*** Block opens ***

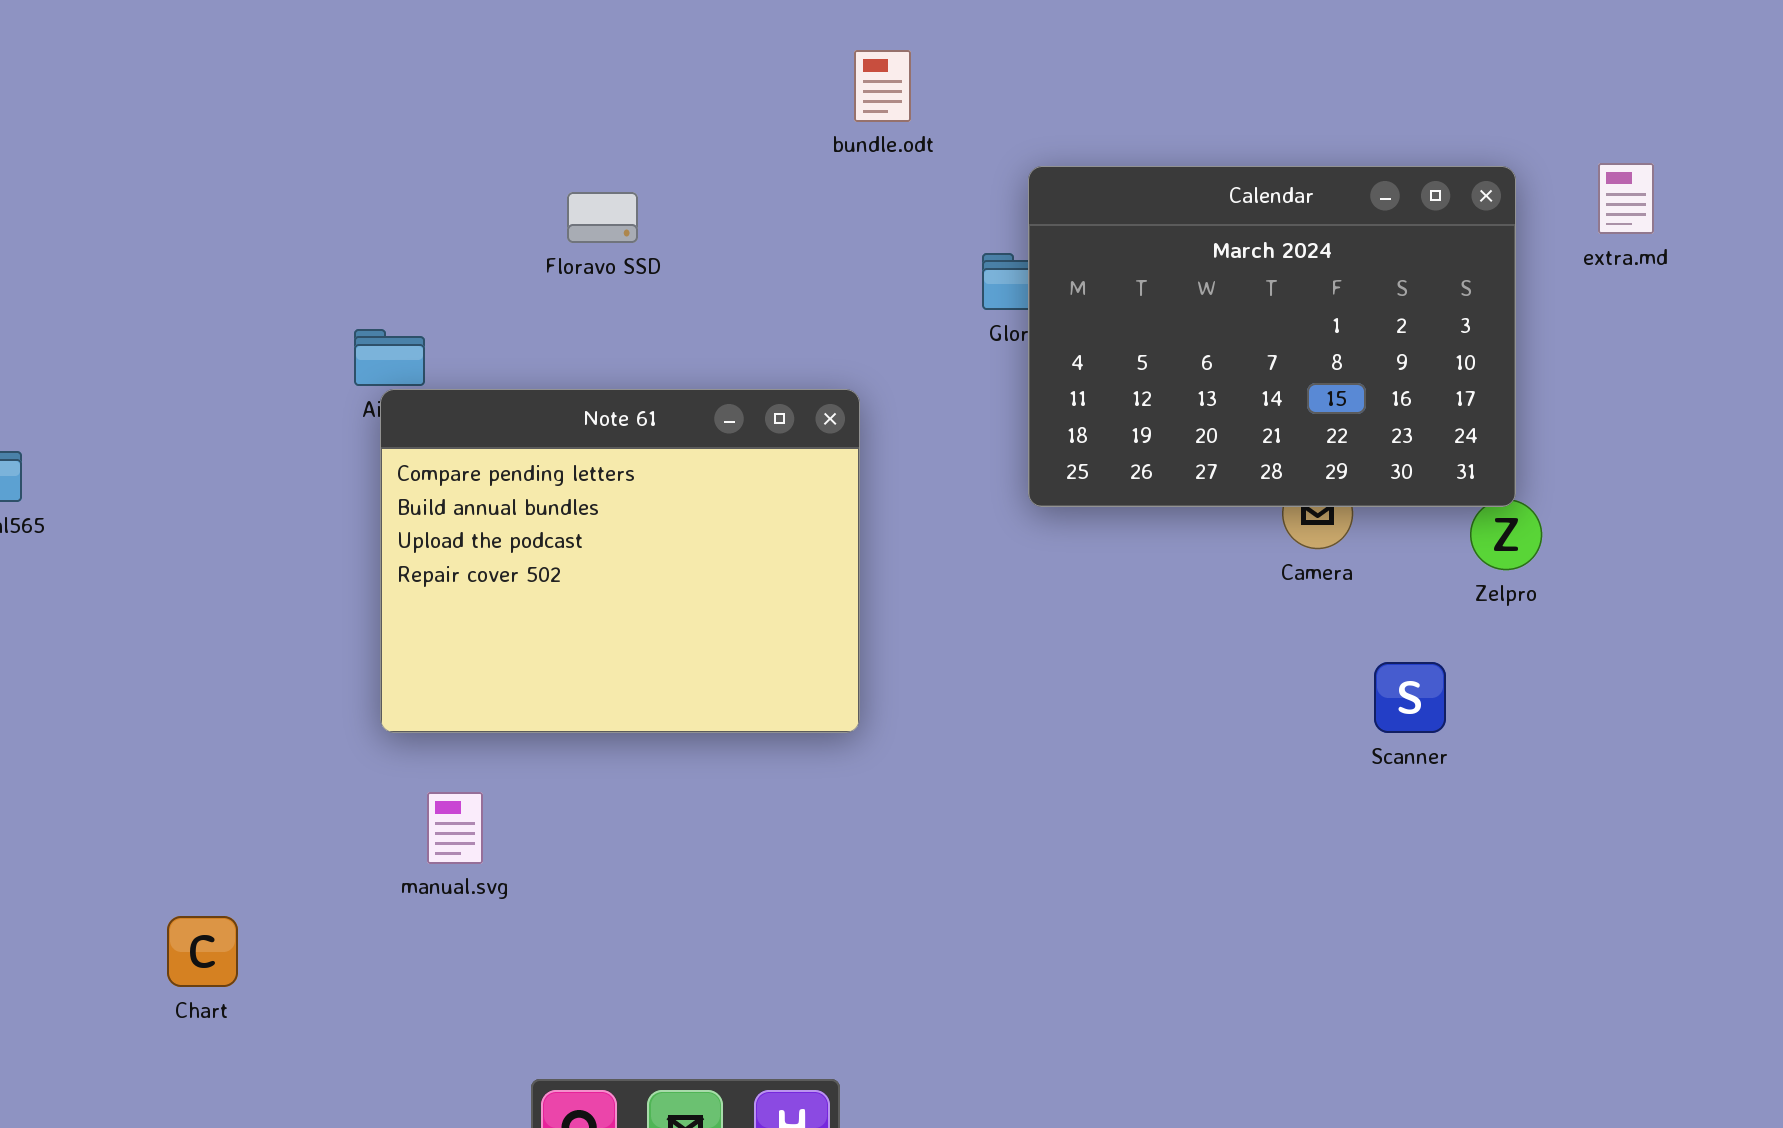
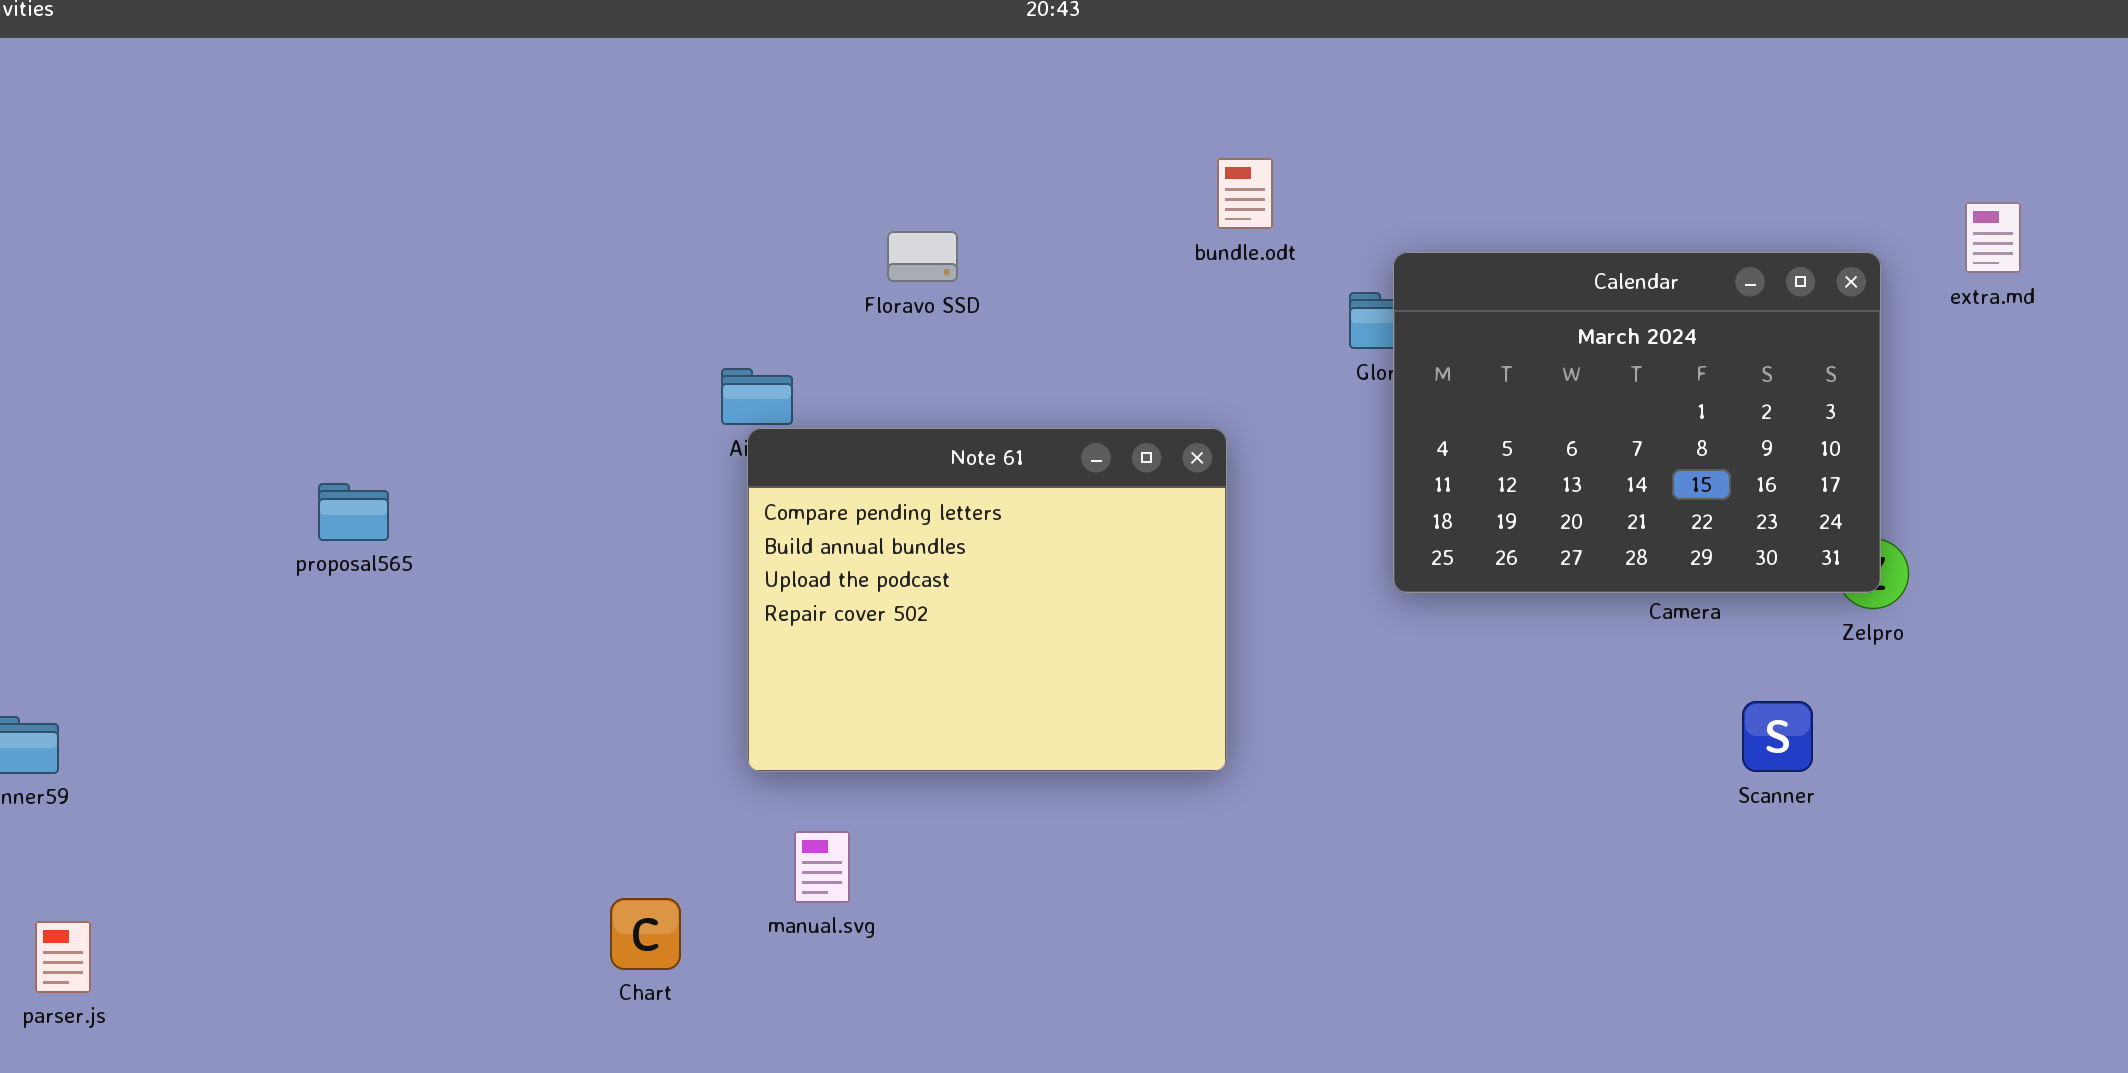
bundle.odt: [854,50,911,122] -> [1217,158,1273,229], moved
Calendar: [1028,166,1516,507] -> [1393,252,1881,593], moved
Floravo SSD: [567,192,638,243] -> [887,231,958,282], moved
Chart: [167,916,238,987] -> [610,898,681,970], moved

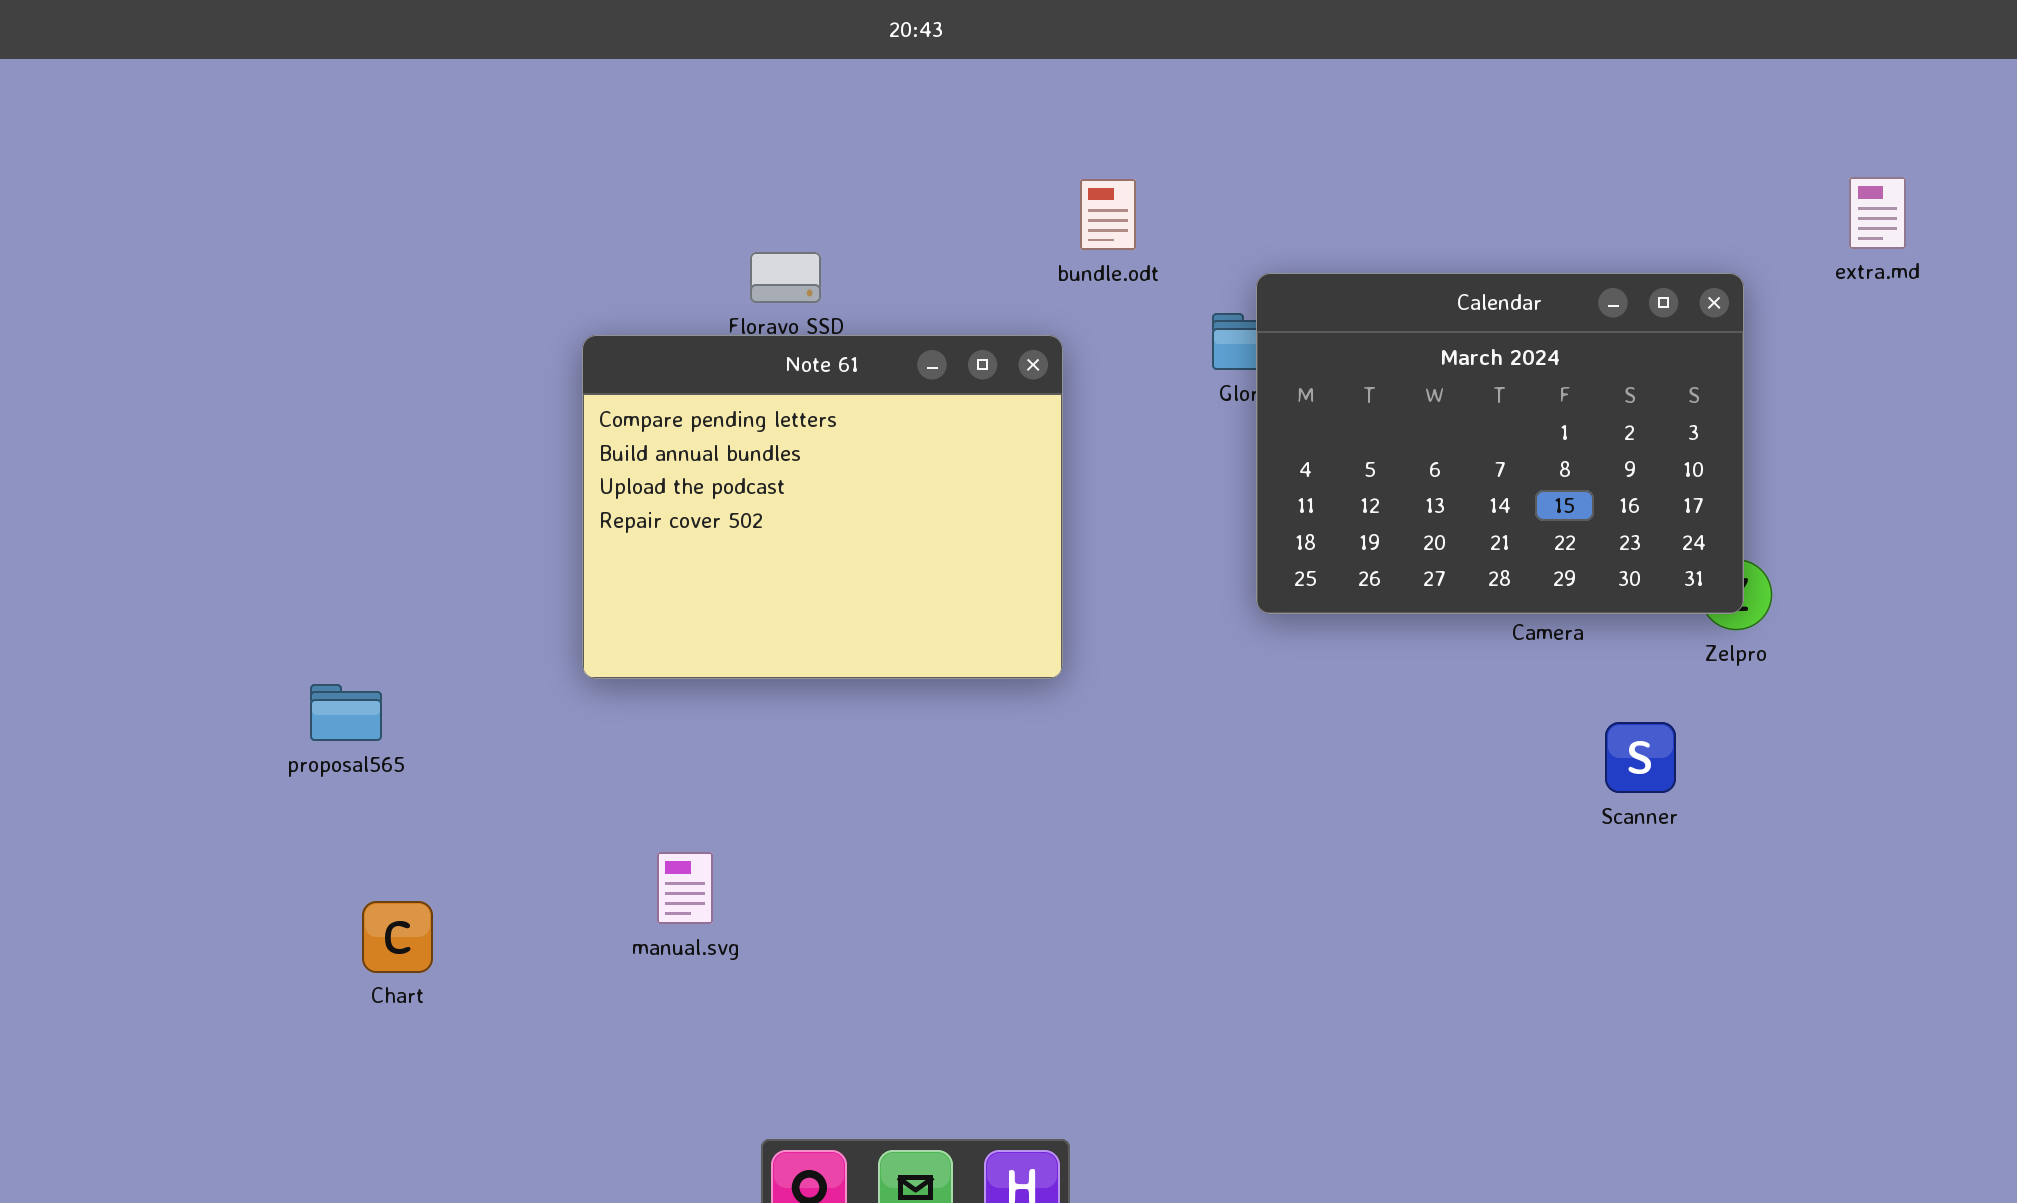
extra.md: [1965,202,2021,273] -> [1849,177,1906,249], moved
Note 61: [747,428,1227,772] -> [582,335,1063,679], moved
proposal565: [318,483,389,541] -> [310,684,382,741], moved
Chart: [610,898,681,970] -> [362,901,433,973], moved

*** Block closes ***

Exactly as written, please copy out the whole set of records, skipping images.

bundle.odt: [854,50,911,122] -> [1217,158,1273,229], moved
Calendar: [1028,166,1516,507] -> [1393,252,1881,593], moved
Floravo SSD: [567,192,638,243] -> [887,231,958,282], moved
Chart: [167,916,238,987] -> [610,898,681,970], moved

extra.md: [1965,202,2021,273] -> [1849,177,1906,249], moved
Note 61: [747,428,1227,772] -> [582,335,1063,679], moved
proposal565: [318,483,389,541] -> [310,684,382,741], moved
Chart: [610,898,681,970] -> [362,901,433,973], moved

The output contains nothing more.